→ Prompt:
Every line of the data below should be written out word for word.

::: Extracted material

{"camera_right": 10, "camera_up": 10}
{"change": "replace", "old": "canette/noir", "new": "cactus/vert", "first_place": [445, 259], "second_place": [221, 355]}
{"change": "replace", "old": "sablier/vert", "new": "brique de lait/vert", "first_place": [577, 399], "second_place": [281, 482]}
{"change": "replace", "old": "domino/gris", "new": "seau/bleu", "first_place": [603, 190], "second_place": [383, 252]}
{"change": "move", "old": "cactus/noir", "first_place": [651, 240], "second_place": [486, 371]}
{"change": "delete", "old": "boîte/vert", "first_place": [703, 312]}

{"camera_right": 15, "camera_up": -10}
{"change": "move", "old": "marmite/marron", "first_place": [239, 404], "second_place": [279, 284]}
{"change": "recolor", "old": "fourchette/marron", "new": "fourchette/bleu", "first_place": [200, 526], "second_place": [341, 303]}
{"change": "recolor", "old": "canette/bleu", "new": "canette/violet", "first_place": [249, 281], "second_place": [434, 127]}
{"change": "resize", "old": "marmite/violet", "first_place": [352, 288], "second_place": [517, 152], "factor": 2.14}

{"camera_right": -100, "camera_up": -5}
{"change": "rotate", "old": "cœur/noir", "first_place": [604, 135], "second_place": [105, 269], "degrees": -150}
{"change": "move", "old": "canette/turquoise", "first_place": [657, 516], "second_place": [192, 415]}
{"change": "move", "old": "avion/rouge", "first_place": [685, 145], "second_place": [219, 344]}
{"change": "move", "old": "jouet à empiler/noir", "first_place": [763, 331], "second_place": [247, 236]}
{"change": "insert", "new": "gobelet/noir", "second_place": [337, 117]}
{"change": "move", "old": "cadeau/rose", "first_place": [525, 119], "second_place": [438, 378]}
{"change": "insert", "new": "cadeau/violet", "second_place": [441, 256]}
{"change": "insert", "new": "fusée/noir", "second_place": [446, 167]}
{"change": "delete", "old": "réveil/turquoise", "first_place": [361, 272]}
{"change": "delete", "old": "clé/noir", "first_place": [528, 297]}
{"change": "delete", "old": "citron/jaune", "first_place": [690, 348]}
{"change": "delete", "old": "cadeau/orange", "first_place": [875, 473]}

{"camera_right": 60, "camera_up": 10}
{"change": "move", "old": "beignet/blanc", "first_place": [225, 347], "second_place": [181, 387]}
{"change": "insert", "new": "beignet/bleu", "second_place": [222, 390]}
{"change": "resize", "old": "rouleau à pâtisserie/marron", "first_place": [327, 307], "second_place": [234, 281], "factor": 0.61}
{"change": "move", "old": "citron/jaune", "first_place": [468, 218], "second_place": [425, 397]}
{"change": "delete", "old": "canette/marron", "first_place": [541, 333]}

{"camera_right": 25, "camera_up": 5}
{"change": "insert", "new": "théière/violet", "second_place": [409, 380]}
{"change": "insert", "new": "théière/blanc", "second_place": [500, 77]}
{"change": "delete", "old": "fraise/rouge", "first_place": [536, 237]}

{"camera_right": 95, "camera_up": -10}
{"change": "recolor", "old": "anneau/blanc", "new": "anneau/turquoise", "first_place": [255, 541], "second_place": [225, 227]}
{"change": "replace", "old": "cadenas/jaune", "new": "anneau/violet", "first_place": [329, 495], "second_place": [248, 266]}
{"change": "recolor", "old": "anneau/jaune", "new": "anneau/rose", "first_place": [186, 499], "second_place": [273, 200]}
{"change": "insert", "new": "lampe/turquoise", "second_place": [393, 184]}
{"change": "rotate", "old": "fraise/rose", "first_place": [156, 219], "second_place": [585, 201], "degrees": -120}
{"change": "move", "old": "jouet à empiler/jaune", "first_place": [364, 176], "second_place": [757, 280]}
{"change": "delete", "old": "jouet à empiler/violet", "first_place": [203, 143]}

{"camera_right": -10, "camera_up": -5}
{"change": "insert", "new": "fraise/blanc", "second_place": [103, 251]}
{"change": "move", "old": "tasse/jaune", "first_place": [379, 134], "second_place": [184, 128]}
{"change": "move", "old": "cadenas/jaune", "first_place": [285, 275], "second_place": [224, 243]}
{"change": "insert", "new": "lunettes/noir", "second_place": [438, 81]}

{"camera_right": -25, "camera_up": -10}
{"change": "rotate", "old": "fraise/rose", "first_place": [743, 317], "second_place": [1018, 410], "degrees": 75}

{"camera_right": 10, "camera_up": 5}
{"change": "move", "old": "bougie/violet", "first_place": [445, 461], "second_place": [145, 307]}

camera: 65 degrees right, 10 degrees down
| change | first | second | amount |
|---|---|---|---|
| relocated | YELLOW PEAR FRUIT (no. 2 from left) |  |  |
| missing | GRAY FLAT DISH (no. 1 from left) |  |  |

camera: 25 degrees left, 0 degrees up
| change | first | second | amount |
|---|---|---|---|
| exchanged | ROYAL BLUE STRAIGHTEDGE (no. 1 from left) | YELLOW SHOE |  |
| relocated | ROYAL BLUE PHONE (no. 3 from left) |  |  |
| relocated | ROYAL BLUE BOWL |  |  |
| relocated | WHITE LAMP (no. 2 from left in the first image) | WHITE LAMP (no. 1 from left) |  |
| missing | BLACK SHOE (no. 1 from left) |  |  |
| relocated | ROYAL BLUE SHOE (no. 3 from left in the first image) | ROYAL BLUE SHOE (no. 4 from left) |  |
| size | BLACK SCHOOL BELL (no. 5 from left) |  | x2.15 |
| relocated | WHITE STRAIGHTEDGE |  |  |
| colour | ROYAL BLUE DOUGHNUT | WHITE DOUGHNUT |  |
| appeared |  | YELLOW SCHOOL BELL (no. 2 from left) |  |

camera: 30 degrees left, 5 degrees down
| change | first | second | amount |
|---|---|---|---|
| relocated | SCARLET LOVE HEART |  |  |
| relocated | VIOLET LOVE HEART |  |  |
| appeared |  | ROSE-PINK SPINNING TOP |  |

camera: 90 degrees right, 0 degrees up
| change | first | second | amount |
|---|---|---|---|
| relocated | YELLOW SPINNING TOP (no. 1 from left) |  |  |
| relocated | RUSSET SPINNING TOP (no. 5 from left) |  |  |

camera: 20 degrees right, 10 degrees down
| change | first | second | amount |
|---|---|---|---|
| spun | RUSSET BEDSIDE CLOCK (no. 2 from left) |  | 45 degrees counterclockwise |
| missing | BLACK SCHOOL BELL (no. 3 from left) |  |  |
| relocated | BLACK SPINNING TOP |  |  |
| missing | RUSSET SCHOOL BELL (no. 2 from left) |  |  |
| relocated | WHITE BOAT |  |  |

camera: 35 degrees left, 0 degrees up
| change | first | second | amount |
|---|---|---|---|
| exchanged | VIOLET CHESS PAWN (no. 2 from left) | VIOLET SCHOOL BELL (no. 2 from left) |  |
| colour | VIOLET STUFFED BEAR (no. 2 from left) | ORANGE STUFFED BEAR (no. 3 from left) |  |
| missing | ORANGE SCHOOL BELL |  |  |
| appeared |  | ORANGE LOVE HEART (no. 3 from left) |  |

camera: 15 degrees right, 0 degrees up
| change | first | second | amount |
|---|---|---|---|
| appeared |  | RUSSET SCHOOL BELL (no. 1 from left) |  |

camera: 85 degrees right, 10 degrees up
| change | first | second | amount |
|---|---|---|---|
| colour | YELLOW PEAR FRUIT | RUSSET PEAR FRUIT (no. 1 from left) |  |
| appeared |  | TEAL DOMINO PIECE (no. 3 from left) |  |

::::::

→ Response:
{"camera_right": 10, "camera_up": 10}
{"change": "replace", "old": "canette/noir", "new": "cactus/vert", "first_place": [445, 259], "second_place": [221, 355]}
{"change": "replace", "old": "sablier/vert", "new": "brique de lait/vert", "first_place": [577, 399], "second_place": [281, 482]}
{"change": "replace", "old": "domino/gris", "new": "seau/bleu", "first_place": [603, 190], "second_place": [383, 252]}
{"change": "move", "old": "cactus/noir", "first_place": [651, 240], "second_place": [486, 371]}
{"change": "delete", "old": "boîte/vert", "first_place": [703, 312]}

{"camera_right": 15, "camera_up": -10}
{"change": "move", "old": "marmite/marron", "first_place": [239, 404], "second_place": [279, 284]}
{"change": "recolor", "old": "fourchette/marron", "new": "fourchette/bleu", "first_place": [200, 526], "second_place": [341, 303]}
{"change": "recolor", "old": "canette/bleu", "new": "canette/violet", "first_place": [249, 281], "second_place": [434, 127]}
{"change": "resize", "old": "marmite/violet", "first_place": [352, 288], "second_place": [517, 152], "factor": 2.14}

{"camera_right": -100, "camera_up": -5}
{"change": "rotate", "old": "cœur/noir", "first_place": [604, 135], "second_place": [105, 269], "degrees": -150}
{"change": "move", "old": "canette/turquoise", "first_place": [657, 516], "second_place": [192, 415]}
{"change": "move", "old": "avion/rouge", "first_place": [685, 145], "second_place": [219, 344]}
{"change": "move", "old": "jouet à empiler/noir", "first_place": [763, 331], "second_place": [247, 236]}
{"change": "insert", "new": "gobelet/noir", "second_place": [337, 117]}
{"change": "move", "old": "cadeau/rose", "first_place": [525, 119], "second_place": [438, 378]}
{"change": "insert", "new": "cadeau/violet", "second_place": [441, 256]}
{"change": "insert", "new": "fusée/noir", "second_place": [446, 167]}
{"change": "delete", "old": "réveil/turquoise", "first_place": [361, 272]}
{"change": "delete", "old": "clé/noir", "first_place": [528, 297]}
{"change": "delete", "old": "citron/jaune", "first_place": [690, 348]}
{"change": "delete", "old": "cadeau/orange", "first_place": [875, 473]}

{"camera_right": 60, "camera_up": 10}
{"change": "move", "old": "beignet/blanc", "first_place": [225, 347], "second_place": [181, 387]}
{"change": "insert", "new": "beignet/bleu", "second_place": [222, 390]}
{"change": "resize", "old": "rouleau à pâtisserie/marron", "first_place": [327, 307], "second_place": [234, 281], "factor": 0.61}
{"change": "move", "old": "citron/jaune", "first_place": [468, 218], "second_place": [425, 397]}
{"change": "delete", "old": "canette/marron", "first_place": [541, 333]}

{"camera_right": 25, "camera_up": 5}
{"change": "insert", "new": "théière/violet", "second_place": [409, 380]}
{"change": "insert", "new": "théière/blanc", "second_place": [500, 77]}
{"change": "delete", "old": "fraise/rouge", "first_place": [536, 237]}

{"camera_right": 95, "camera_up": -10}
{"change": "recolor", "old": "anneau/blanc", "new": "anneau/turquoise", "first_place": [255, 541], "second_place": [225, 227]}
{"change": "replace", "old": "cadenas/jaune", "new": "anneau/violet", "first_place": [329, 495], "second_place": [248, 266]}
{"change": "recolor", "old": "anneau/jaune", "new": "anneau/rose", "first_place": [186, 499], "second_place": [273, 200]}
{"change": "insert", "new": "lampe/turquoise", "second_place": [393, 184]}
{"change": "rotate", "old": "fraise/rose", "first_place": [156, 219], "second_place": [585, 201], "degrees": -120}
{"change": "move", "old": "jouet à empiler/jaune", "first_place": [364, 176], "second_place": [757, 280]}
{"change": "delete", "old": "jouet à empiler/violet", "first_place": [203, 143]}

{"camera_right": -10, "camera_up": -5}
{"change": "insert", "new": "fraise/blanc", "second_place": [103, 251]}
{"change": "move", "old": "tasse/jaune", "first_place": [379, 134], "second_place": [184, 128]}
{"change": "move", "old": "cadenas/jaune", "first_place": [285, 275], "second_place": [224, 243]}
{"change": "insert", "new": "lunettes/noir", "second_place": [438, 81]}

{"camera_right": -25, "camera_up": -10}
{"change": "rotate", "old": "fraise/rose", "first_place": [743, 317], "second_place": [1018, 410], "degrees": 75}

{"camera_right": 10, "camera_up": 5}
{"change": "move", "old": "bougie/violet", "first_place": [445, 461], "second_place": [145, 307]}

camera: 65 degrees right, 10 degrees down
| change | first | second | amount |
|---|---|---|---|
| relocated | YELLOW PEAR FRUIT (no. 2 from left) |  |  |
| missing | GRAY FLAT DISH (no. 1 from left) |  |  |

camera: 25 degrees left, 0 degrees up
| change | first | second | amount |
|---|---|---|---|
| exchanged | ROYAL BLUE STRAIGHTEDGE (no. 1 from left) | YELLOW SHOE |  |
| relocated | ROYAL BLUE PHONE (no. 3 from left) |  |  |
| relocated | ROYAL BLUE BOWL |  |  |
| relocated | WHITE LAMP (no. 2 from left in the first image) | WHITE LAMP (no. 1 from left) |  |
| missing | BLACK SHOE (no. 1 from left) |  |  |
| relocated | ROYAL BLUE SHOE (no. 3 from left in the first image) | ROYAL BLUE SHOE (no. 4 from left) |  |
| size | BLACK SCHOOL BELL (no. 5 from left) |  | x2.15 |
| relocated | WHITE STRAIGHTEDGE |  |  |
| colour | ROYAL BLUE DOUGHNUT | WHITE DOUGHNUT |  |
| appeared |  | YELLOW SCHOOL BELL (no. 2 from left) |  |

camera: 30 degrees left, 5 degrees down
| change | first | second | amount |
|---|---|---|---|
| relocated | SCARLET LOVE HEART |  |  |
| relocated | VIOLET LOVE HEART |  |  |
| appeared |  | ROSE-PINK SPINNING TOP |  |

camera: 90 degrees right, 0 degrees up
| change | first | second | amount |
|---|---|---|---|
| relocated | YELLOW SPINNING TOP (no. 1 from left) |  |  |
| relocated | RUSSET SPINNING TOP (no. 5 from left) |  |  |

camera: 20 degrees right, 10 degrees down
| change | first | second | amount |
|---|---|---|---|
| spun | RUSSET BEDSIDE CLOCK (no. 2 from left) |  | 45 degrees counterclockwise |
| missing | BLACK SCHOOL BELL (no. 3 from left) |  |  |
| relocated | BLACK SPINNING TOP |  |  |
| missing | RUSSET SCHOOL BELL (no. 2 from left) |  |  |
| relocated | WHITE BOAT |  |  |

camera: 35 degrees left, 0 degrees up
| change | first | second | amount |
|---|---|---|---|
| exchanged | VIOLET CHESS PAWN (no. 2 from left) | VIOLET SCHOOL BELL (no. 2 from left) |  |
| colour | VIOLET STUFFED BEAR (no. 2 from left) | ORANGE STUFFED BEAR (no. 3 from left) |  |
| missing | ORANGE SCHOOL BELL |  |  |
| appeared |  | ORANGE LOVE HEART (no. 3 from left) |  |

camera: 15 degrees right, 0 degrees up
| change | first | second | amount |
|---|---|---|---|
| appeared |  | RUSSET SCHOOL BELL (no. 1 from left) |  |

camera: 85 degrees right, 10 degrees up
| change | first | second | amount |
|---|---|---|---|
| colour | YELLOW PEAR FRUIT | RUSSET PEAR FRUIT (no. 1 from left) |  |
| appeared |  | TEAL DOMINO PIECE (no. 3 from left) |  |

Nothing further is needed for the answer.